§ **BRIEF**: For each line below that contains the word "pencil", make a copy.

§ **GIVEN INFORMATION**:
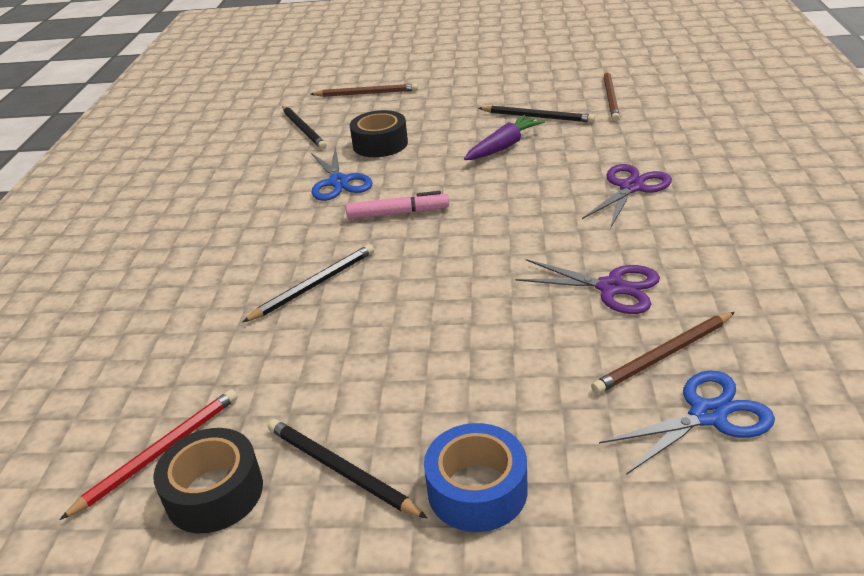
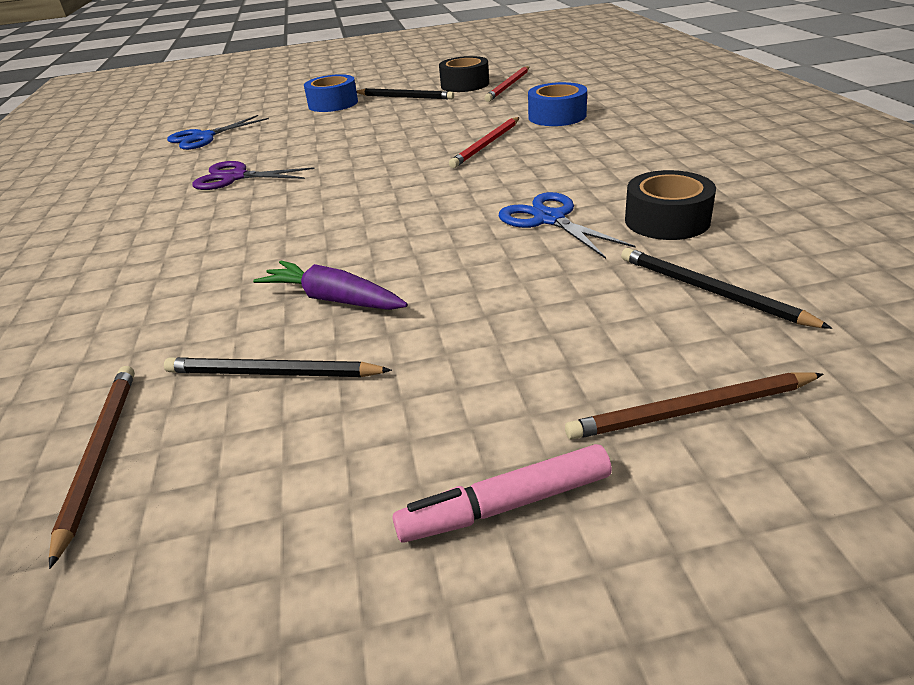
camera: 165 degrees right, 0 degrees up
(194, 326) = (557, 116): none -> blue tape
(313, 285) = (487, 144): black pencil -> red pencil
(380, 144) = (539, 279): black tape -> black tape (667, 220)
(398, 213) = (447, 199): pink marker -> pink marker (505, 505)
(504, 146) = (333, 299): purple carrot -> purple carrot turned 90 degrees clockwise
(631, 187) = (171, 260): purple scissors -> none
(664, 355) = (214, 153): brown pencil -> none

...

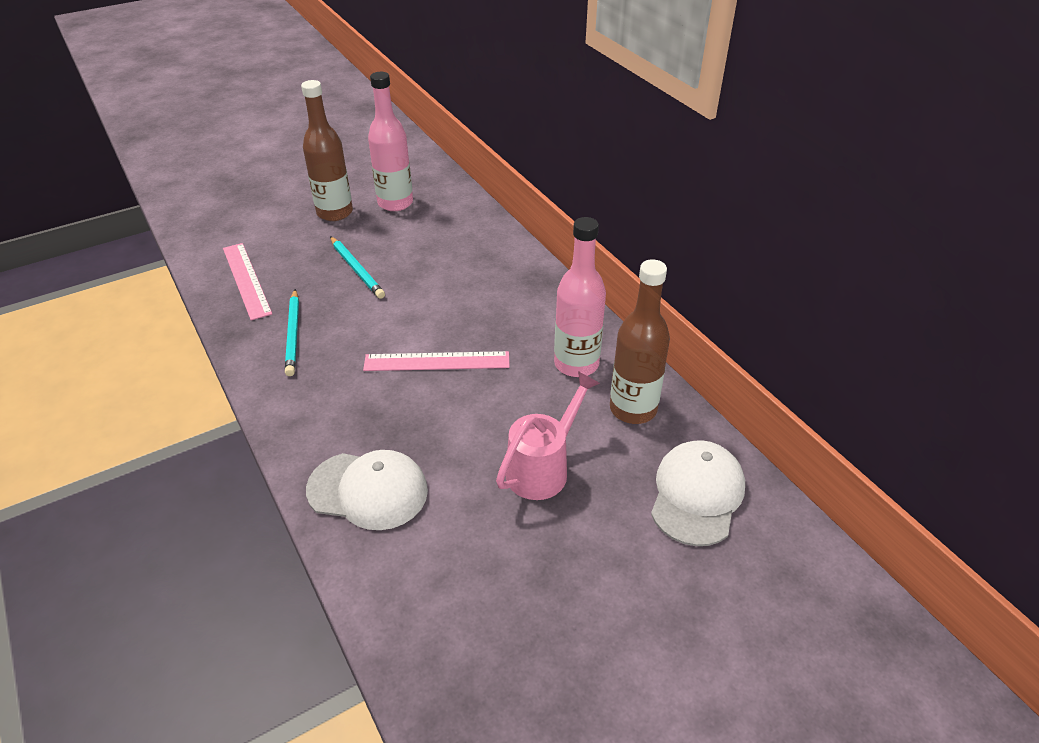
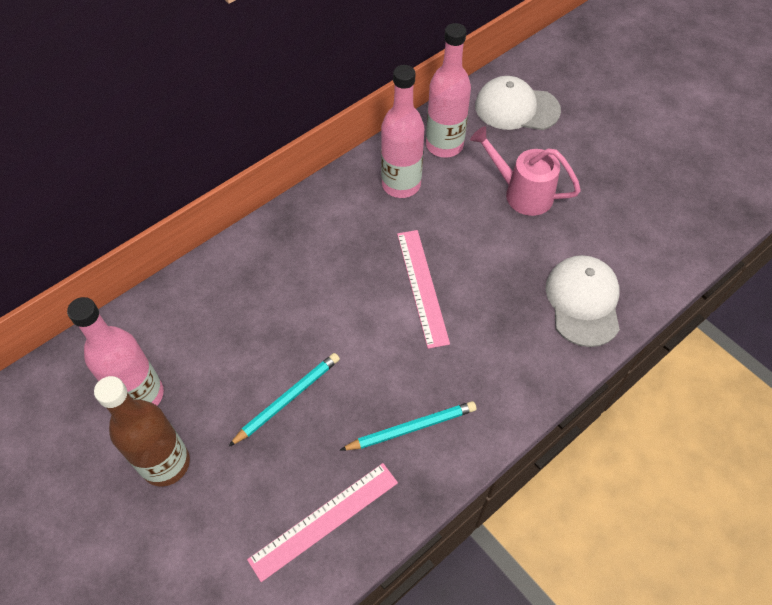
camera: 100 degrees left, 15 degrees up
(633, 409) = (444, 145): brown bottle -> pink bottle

---

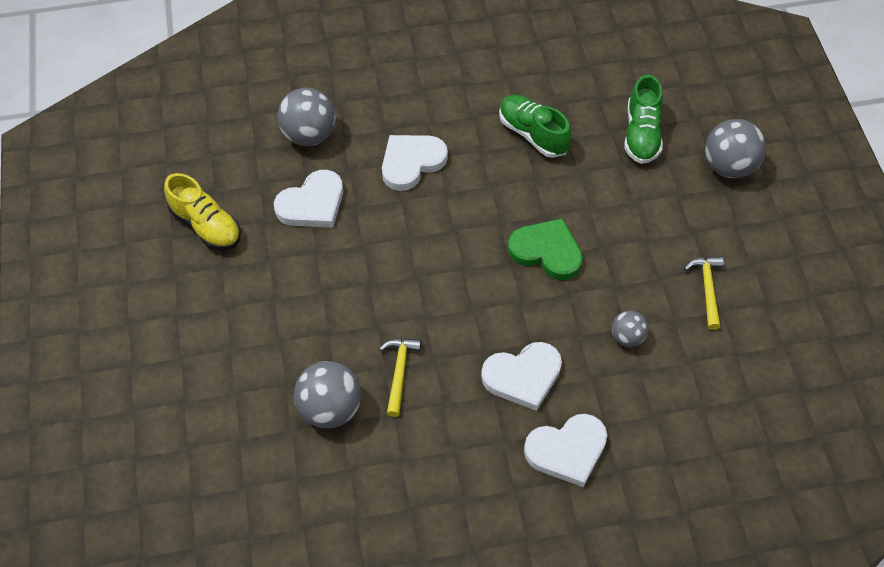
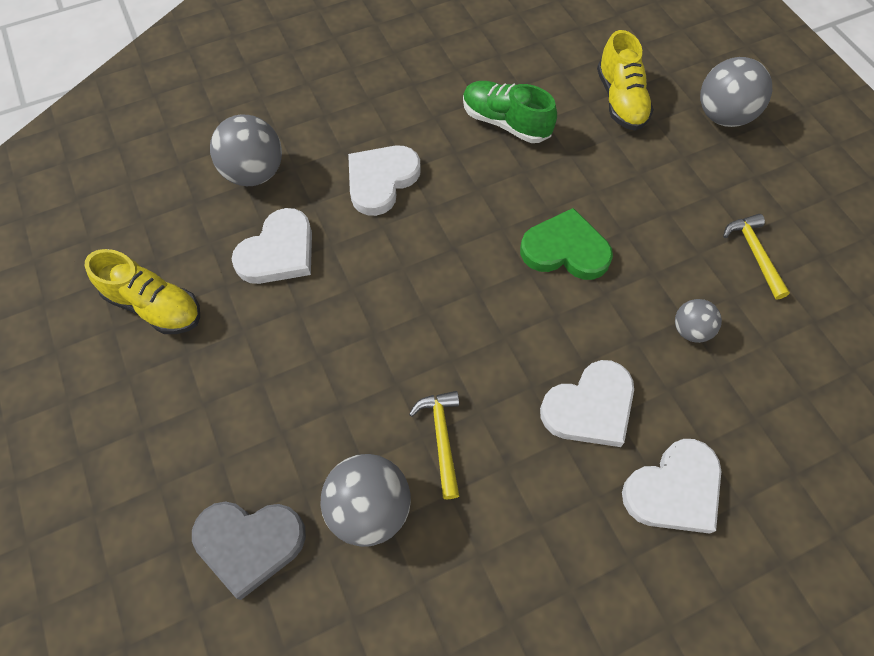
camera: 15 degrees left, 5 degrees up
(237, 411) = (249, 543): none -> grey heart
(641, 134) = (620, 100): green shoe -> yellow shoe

§ **SOLVED EXERCISE**:
(313, 285) = (487, 144): black pencil -> red pencil
(664, 355) = (214, 153): brown pencil -> none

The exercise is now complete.